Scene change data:

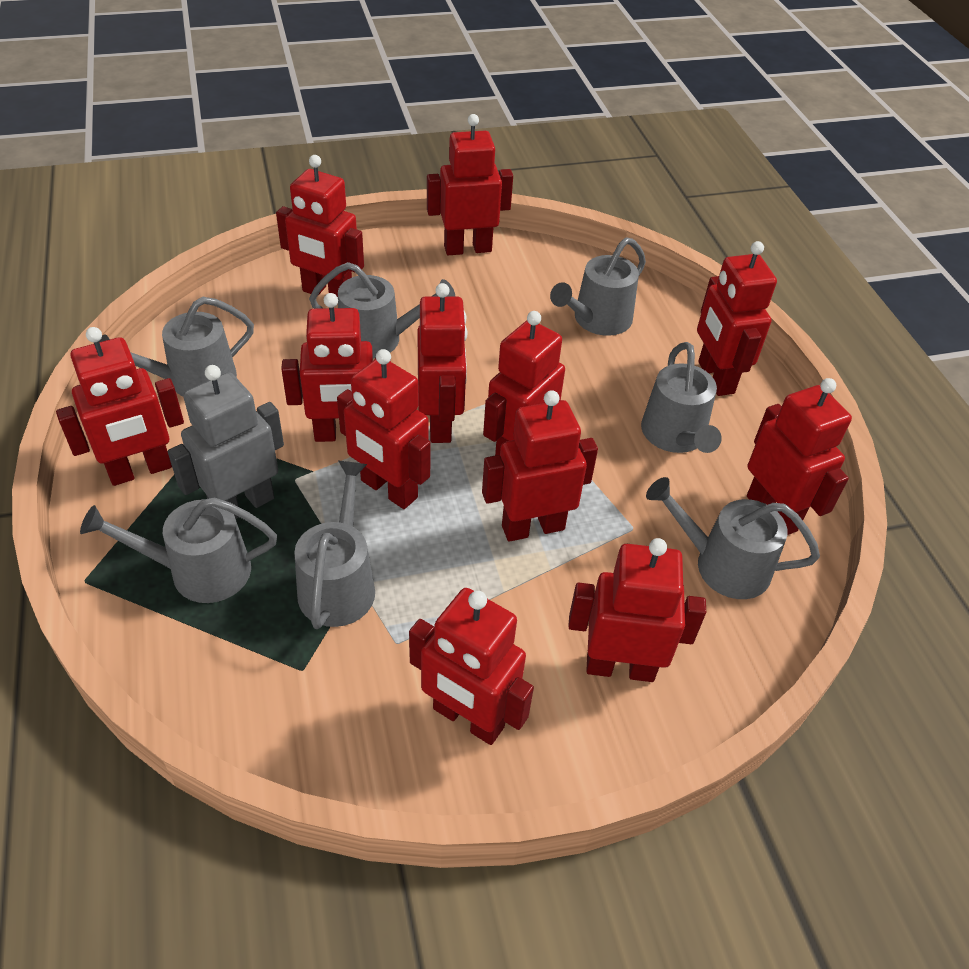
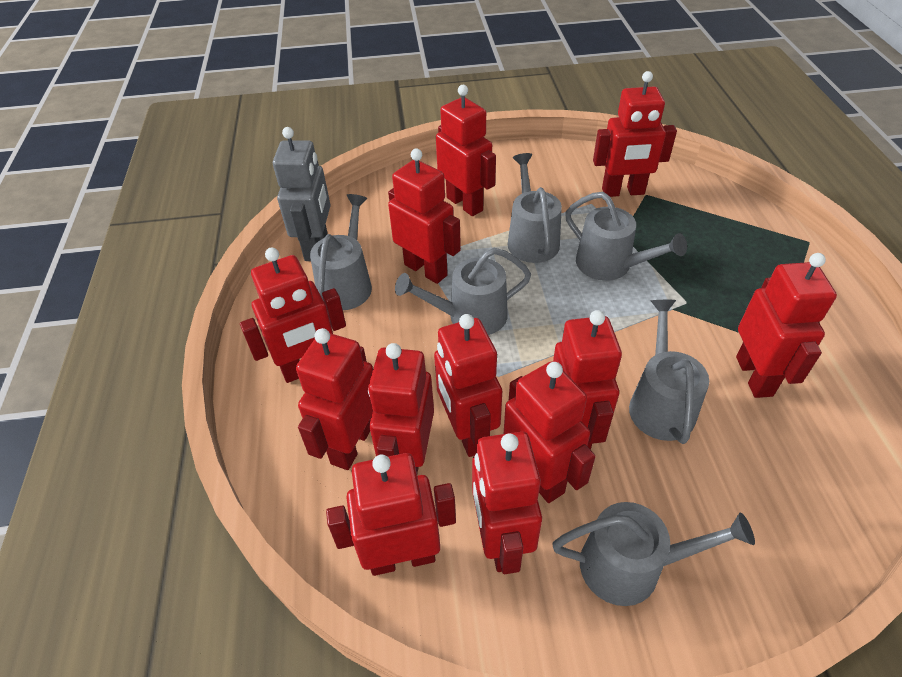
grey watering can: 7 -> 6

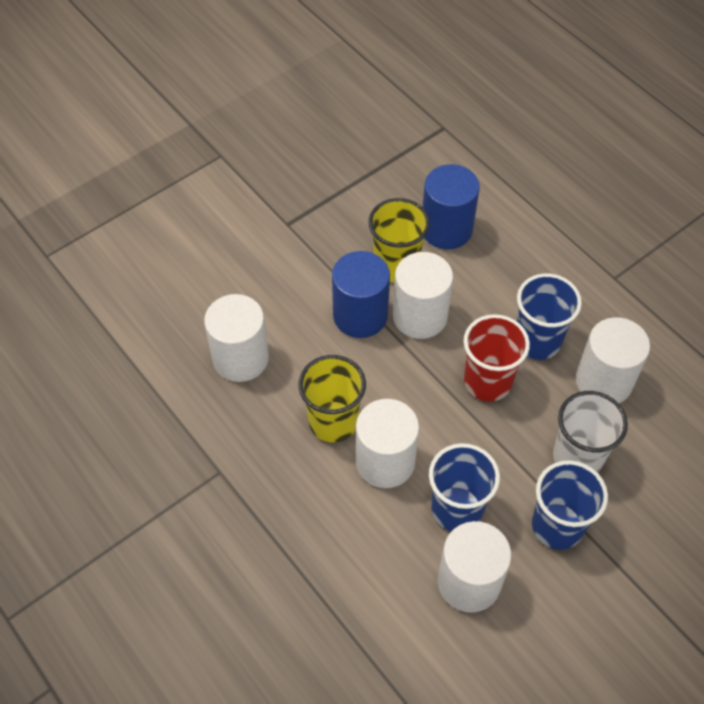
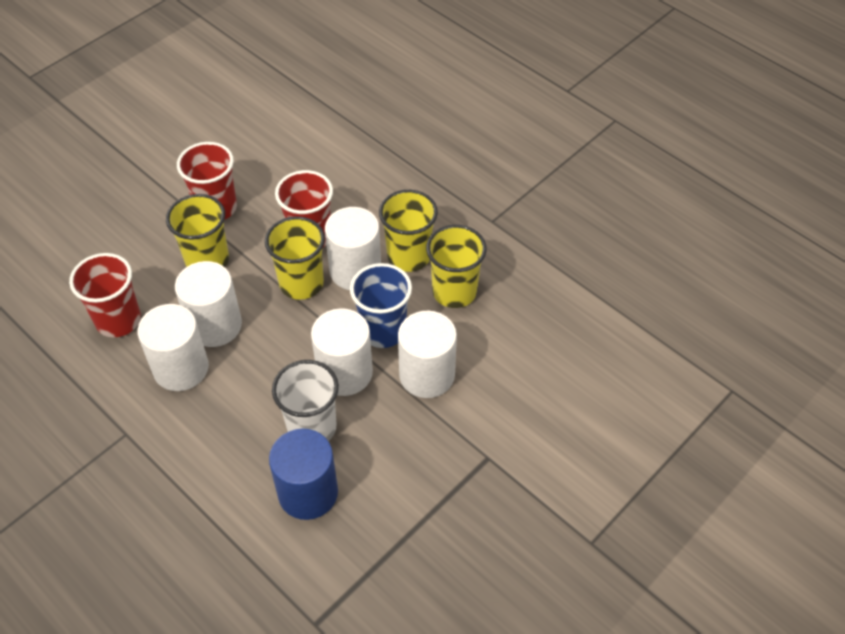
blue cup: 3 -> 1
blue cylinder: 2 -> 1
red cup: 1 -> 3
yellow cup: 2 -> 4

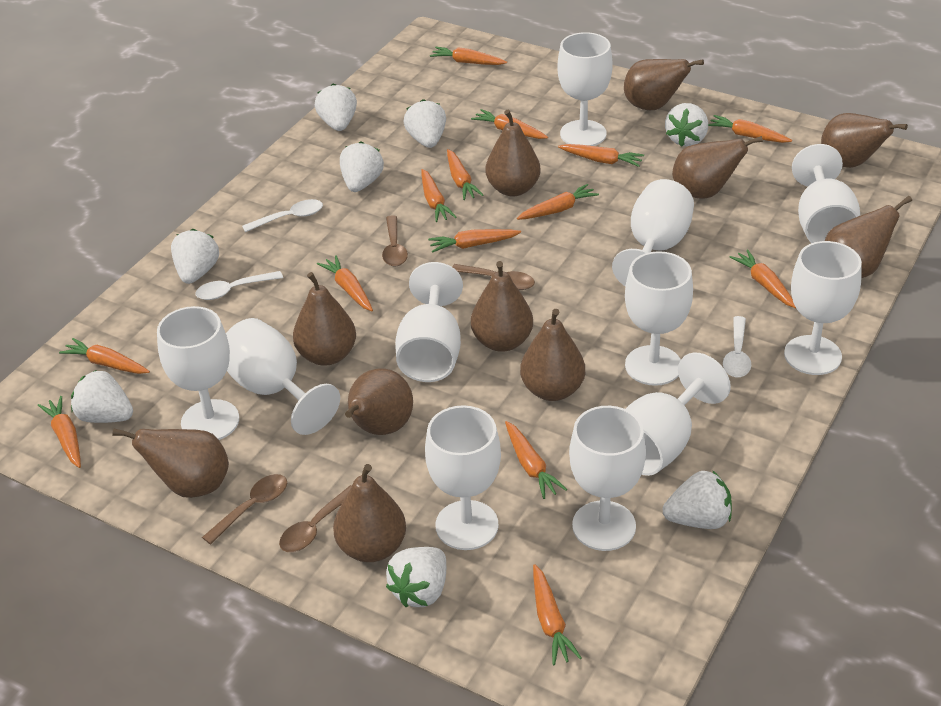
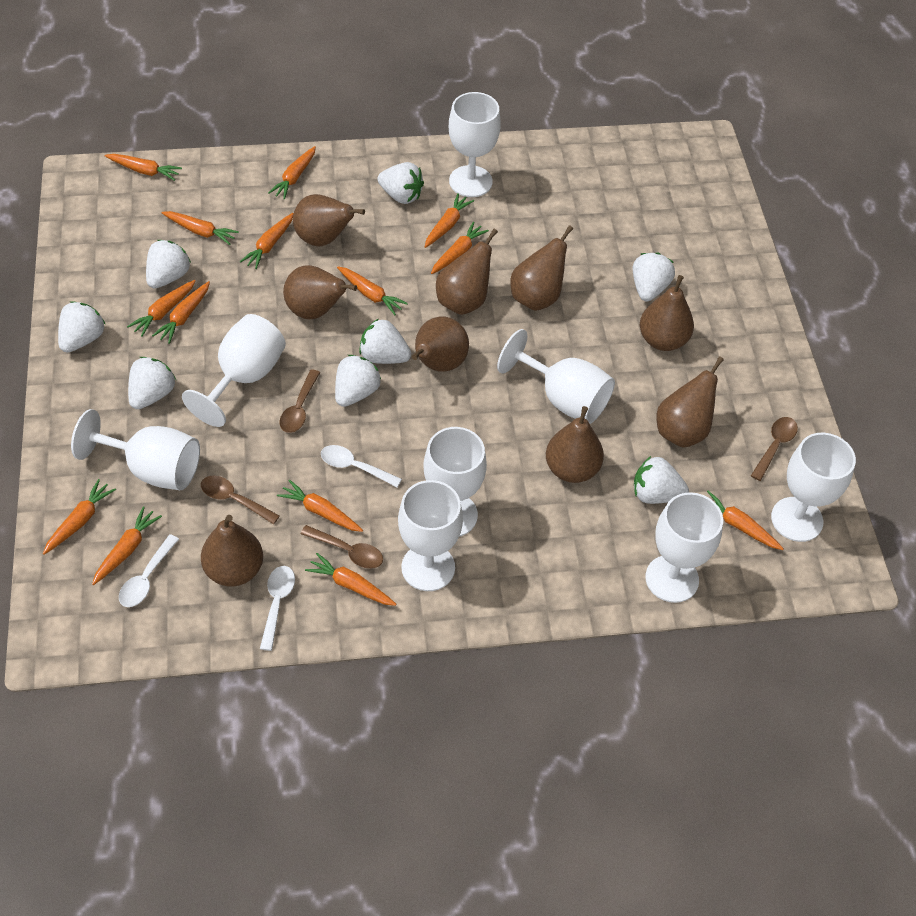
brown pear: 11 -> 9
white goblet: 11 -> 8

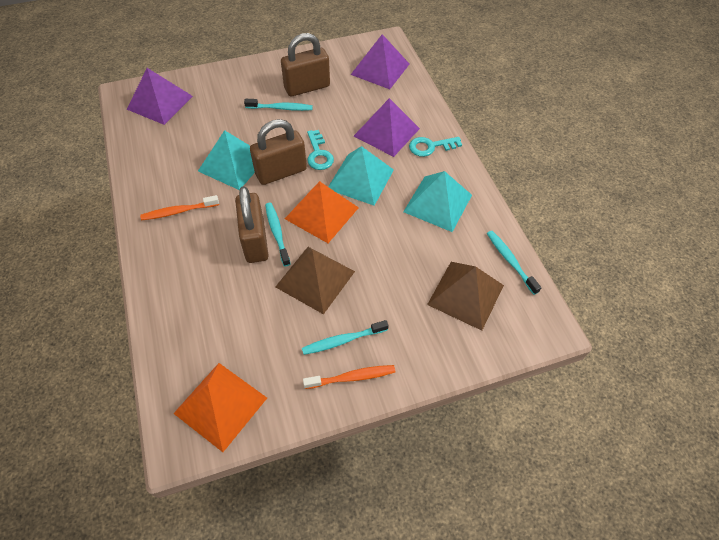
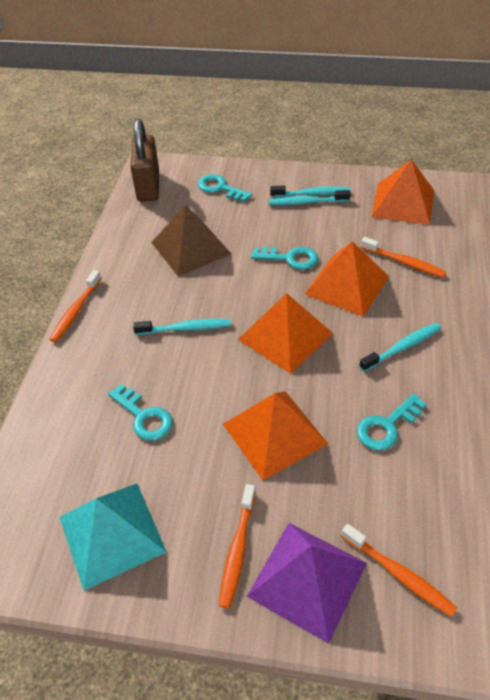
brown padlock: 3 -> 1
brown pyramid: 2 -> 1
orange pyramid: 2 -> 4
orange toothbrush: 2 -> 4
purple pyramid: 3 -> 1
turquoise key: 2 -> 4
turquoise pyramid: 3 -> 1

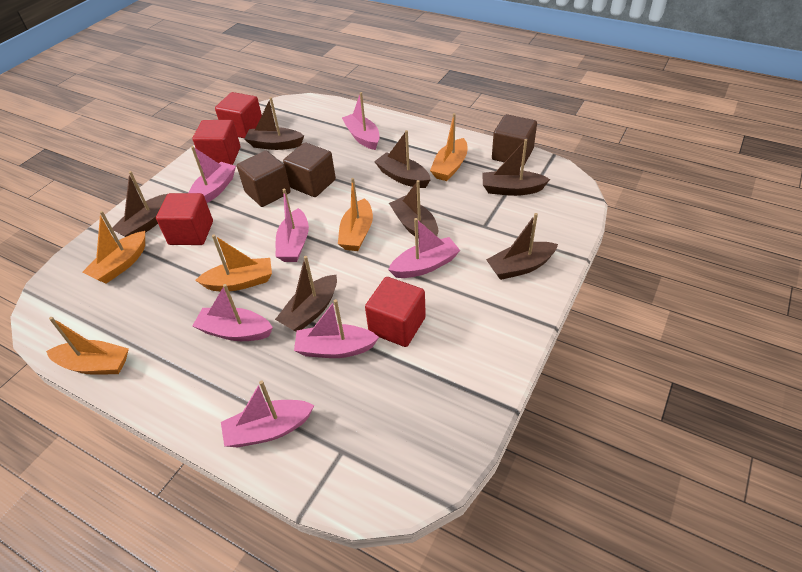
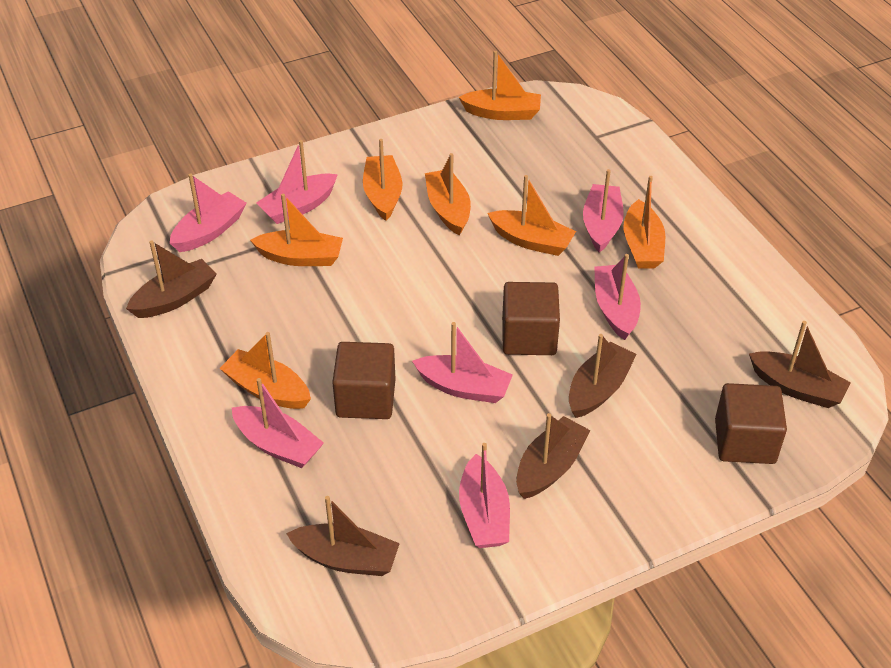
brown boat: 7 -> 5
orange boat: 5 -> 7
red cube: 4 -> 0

Task item: Leaving the pictures aside, copy exactly and only the lines from the one holding "white goblet: 11 -> 8" through the final line of the data, both ends kept.

Reply:
white goblet: 11 -> 8

brown padlock: 3 -> 1
brown pyramid: 2 -> 1
orange pyramid: 2 -> 4
orange toothbrush: 2 -> 4
purple pyramid: 3 -> 1
turquoise key: 2 -> 4
turquoise pyramid: 3 -> 1

brown boat: 7 -> 5
orange boat: 5 -> 7
red cube: 4 -> 0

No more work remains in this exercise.